#### Records shown
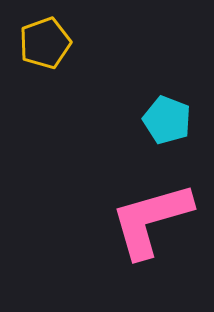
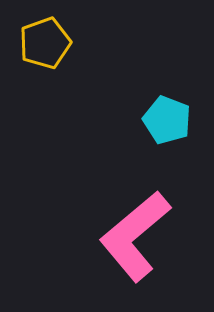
pink L-shape: moved 16 px left, 16 px down; rotated 24 degrees counterclockwise
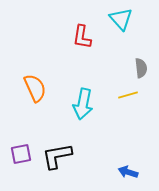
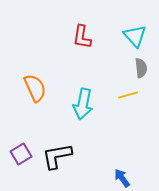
cyan triangle: moved 14 px right, 17 px down
purple square: rotated 20 degrees counterclockwise
blue arrow: moved 6 px left, 6 px down; rotated 36 degrees clockwise
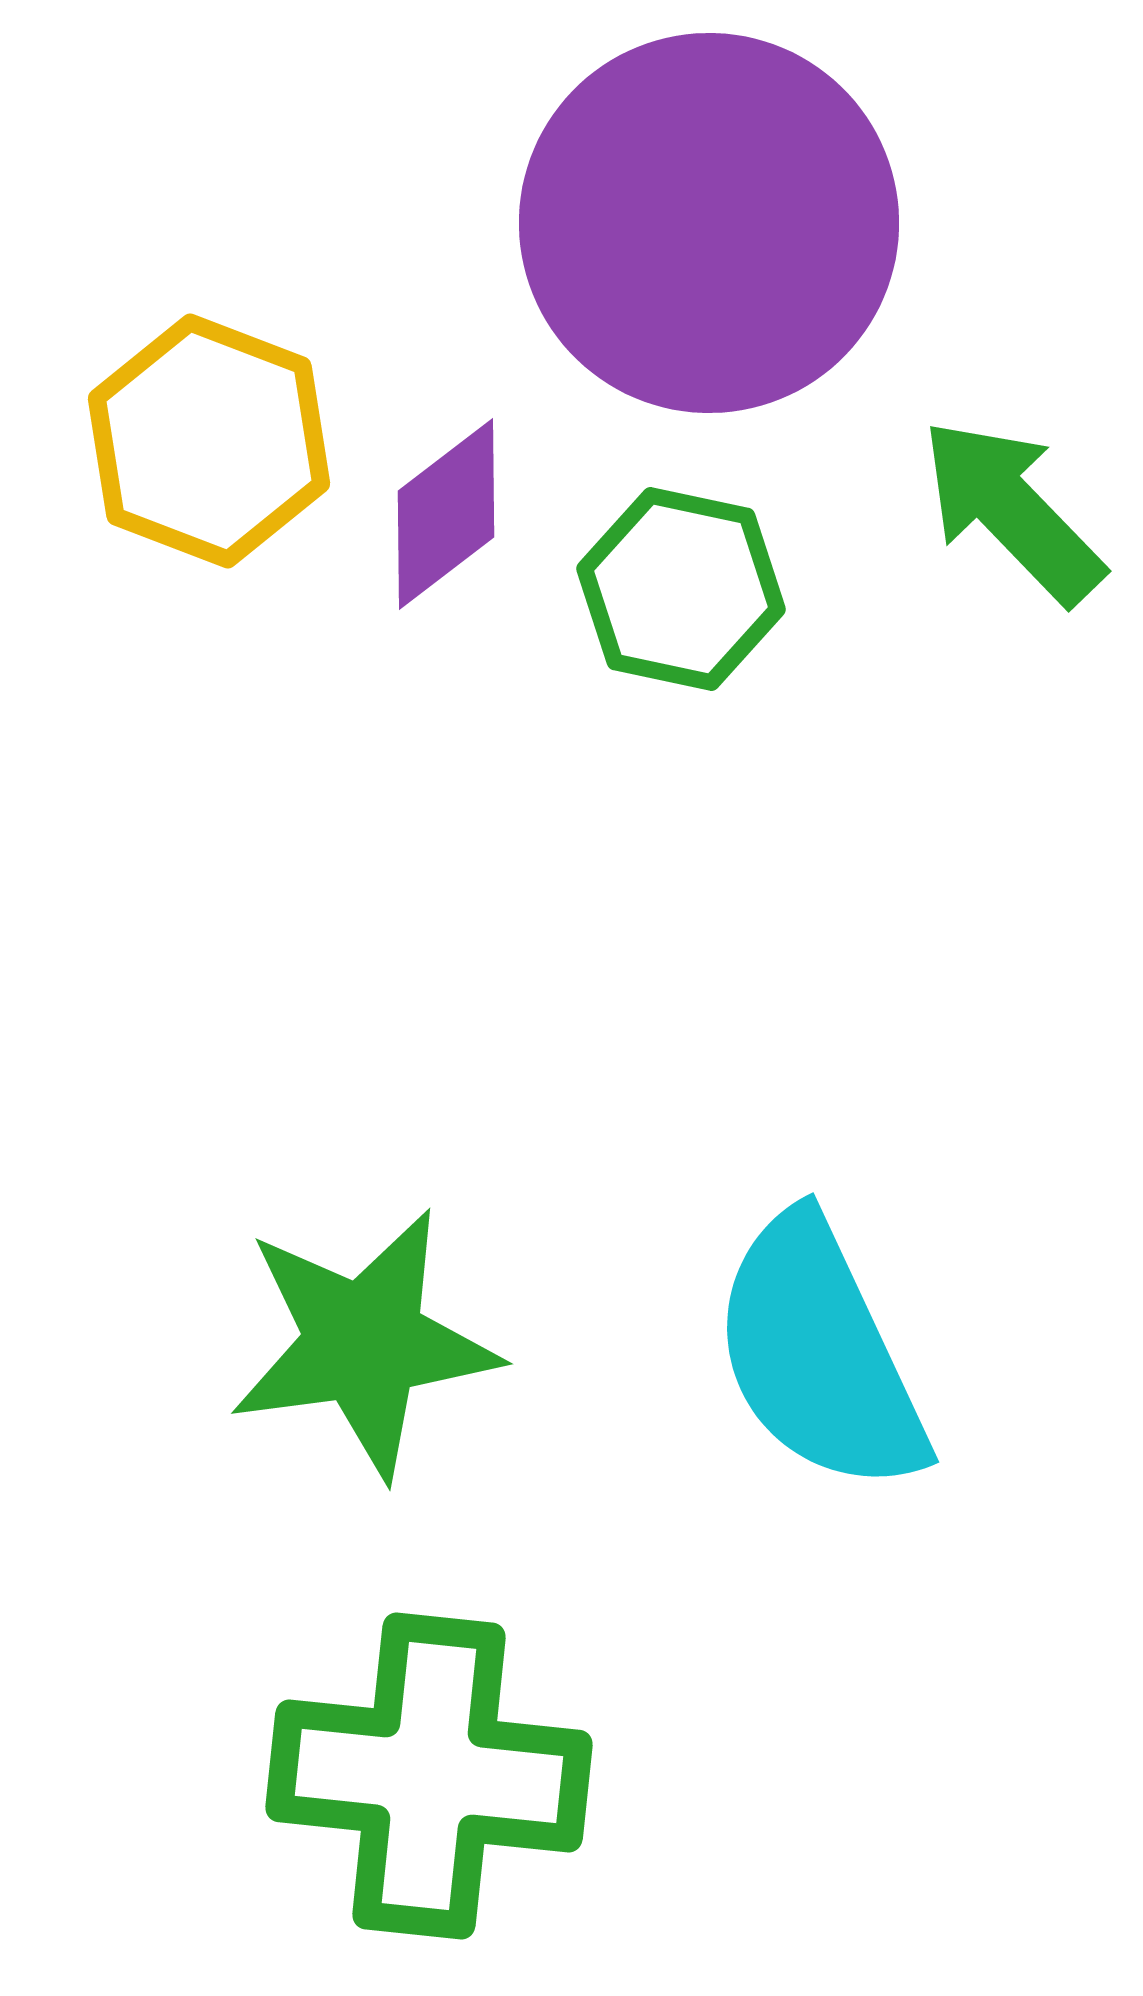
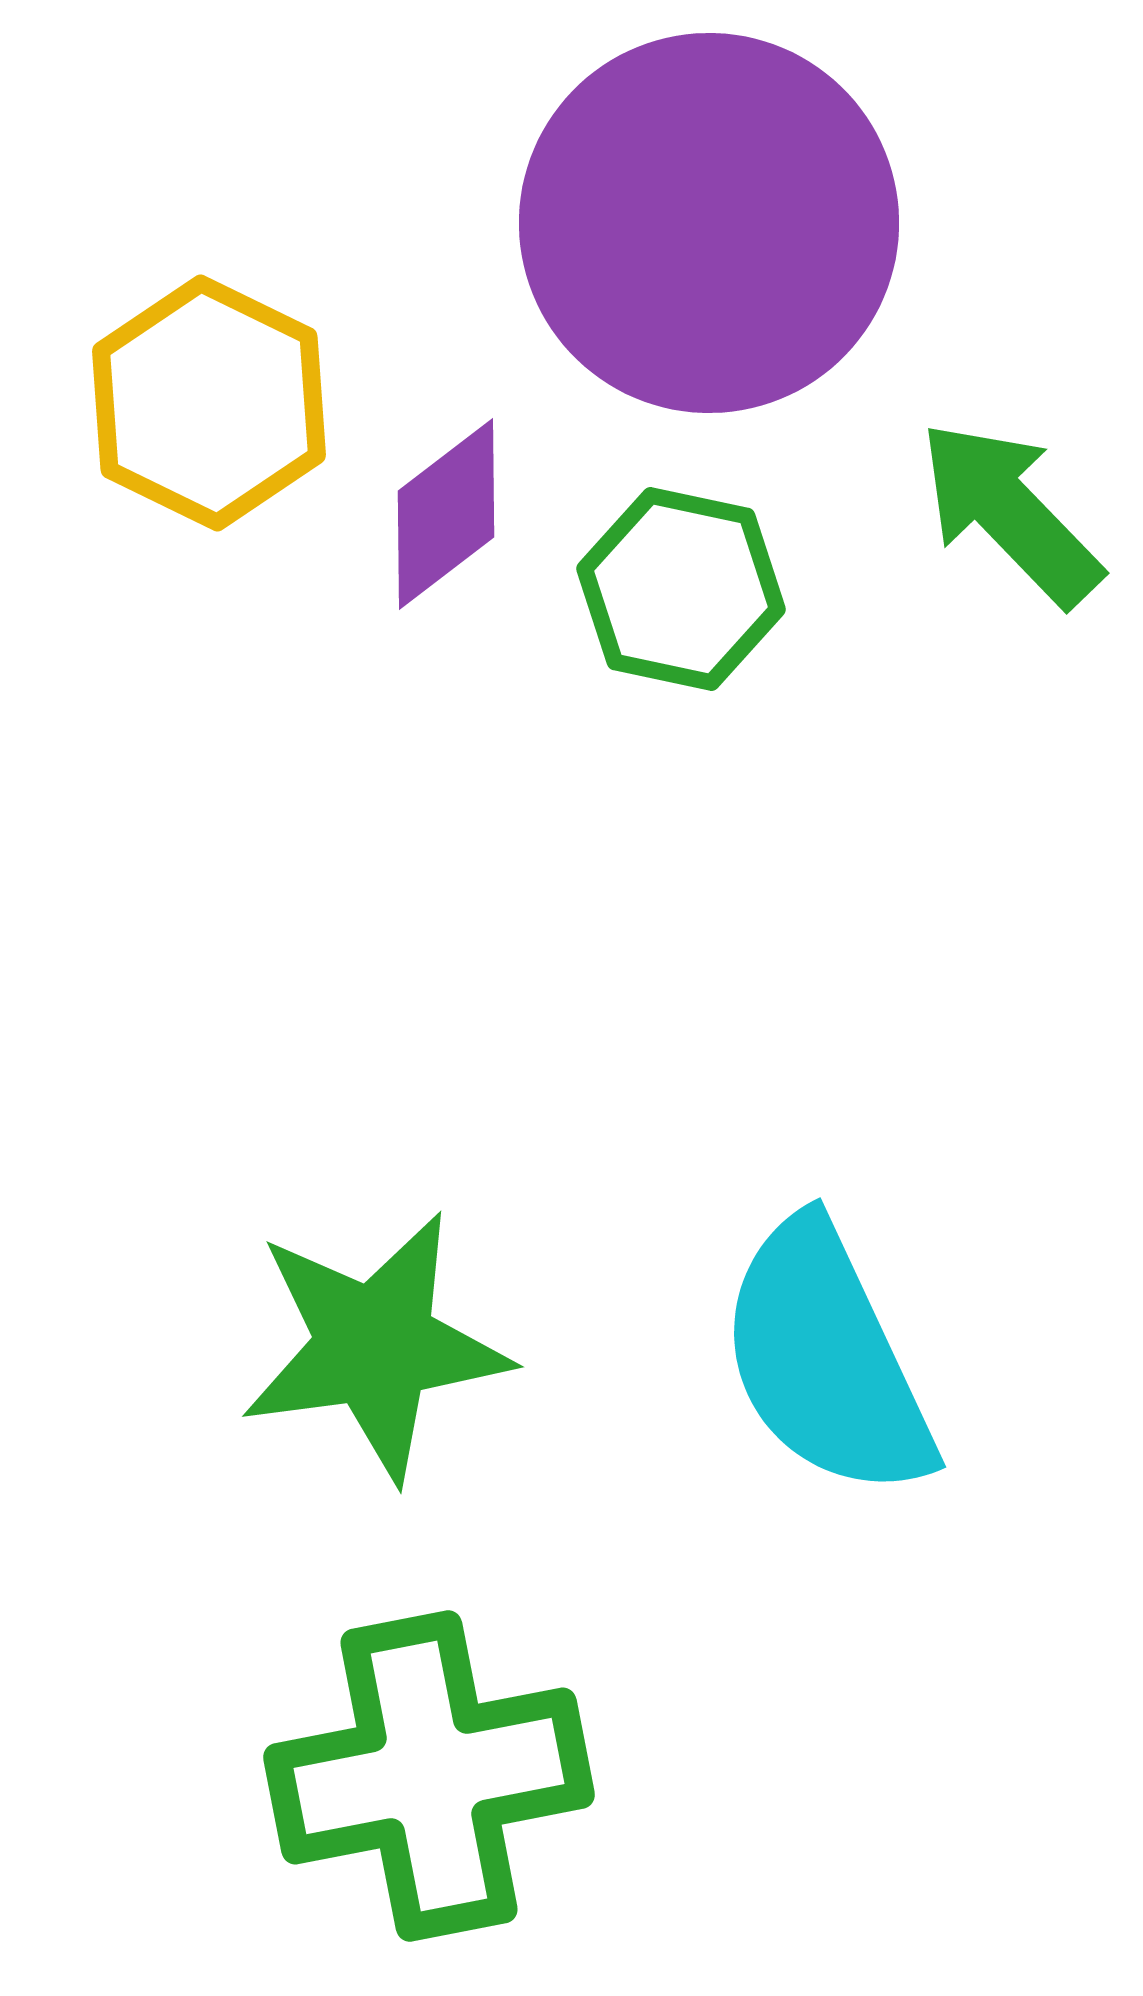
yellow hexagon: moved 38 px up; rotated 5 degrees clockwise
green arrow: moved 2 px left, 2 px down
green star: moved 11 px right, 3 px down
cyan semicircle: moved 7 px right, 5 px down
green cross: rotated 17 degrees counterclockwise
########
What needs to be done> Swap every "counterclockwise" in the records above for "anticlockwise", and give all the lines again with nothing else changed. Omit the pictures from your answer.

Response>
pink L-shape: moved 16 px left, 16 px down; rotated 24 degrees anticlockwise
cyan triangle: moved 14 px right, 17 px down
purple square: rotated 20 degrees anticlockwise
blue arrow: moved 6 px left, 6 px down; rotated 36 degrees clockwise
yellow hexagon: moved 38 px up; rotated 5 degrees clockwise
green arrow: moved 2 px left, 2 px down
green star: moved 11 px right, 3 px down
cyan semicircle: moved 7 px right, 5 px down
green cross: rotated 17 degrees anticlockwise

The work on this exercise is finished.